▶ **Task directions**:
Copy the records from the line with "lovebirds (683, 205)" through the end of the records, replacing "screenshot" with "image" and making no other edits. Omit the pictures.

- - - -

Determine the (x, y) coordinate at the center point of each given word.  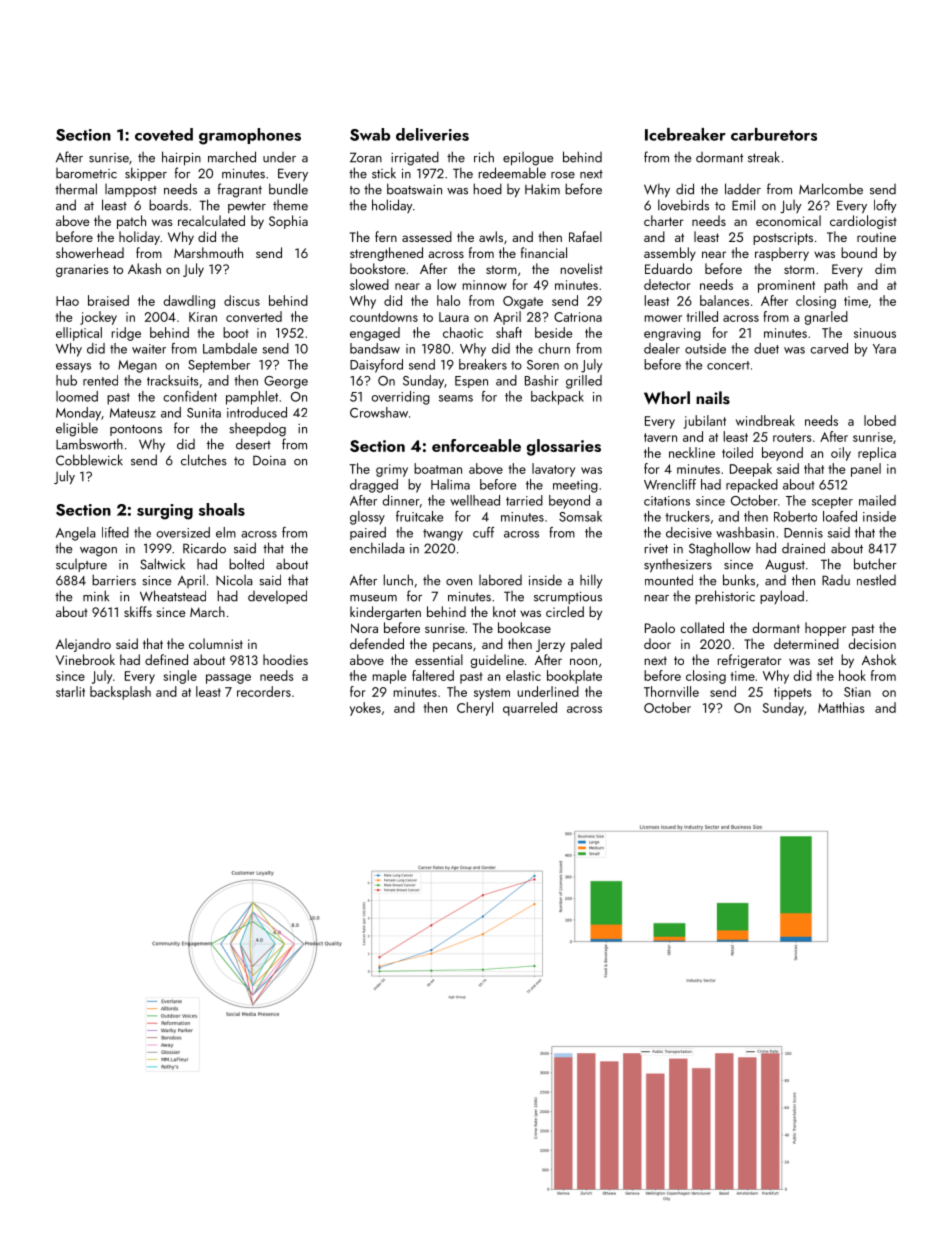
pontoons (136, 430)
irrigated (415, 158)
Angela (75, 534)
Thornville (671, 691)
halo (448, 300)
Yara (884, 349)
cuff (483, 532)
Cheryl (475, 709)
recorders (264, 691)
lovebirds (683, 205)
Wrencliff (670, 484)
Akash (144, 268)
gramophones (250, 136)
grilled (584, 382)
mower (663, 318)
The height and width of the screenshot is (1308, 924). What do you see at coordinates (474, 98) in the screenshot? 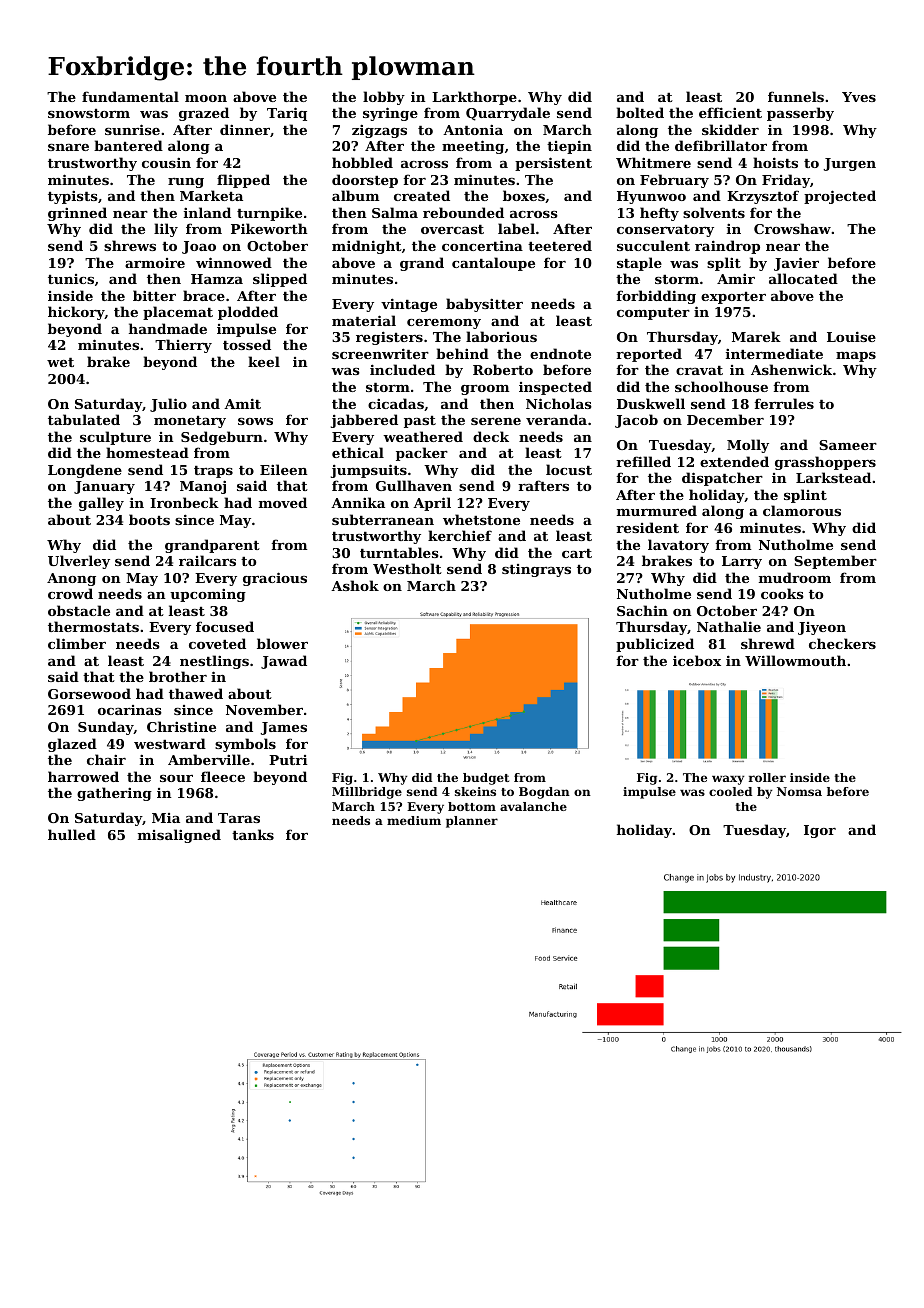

- - - -

▶ **The result**:
lovebirds (683, 205)
Wrencliff (670, 484)
Akash (144, 268)
gramophones (250, 136)
grilled (584, 382)
mower (663, 318)
The height and width of the image is (1308, 924). What do you see at coordinates (474, 98) in the image? 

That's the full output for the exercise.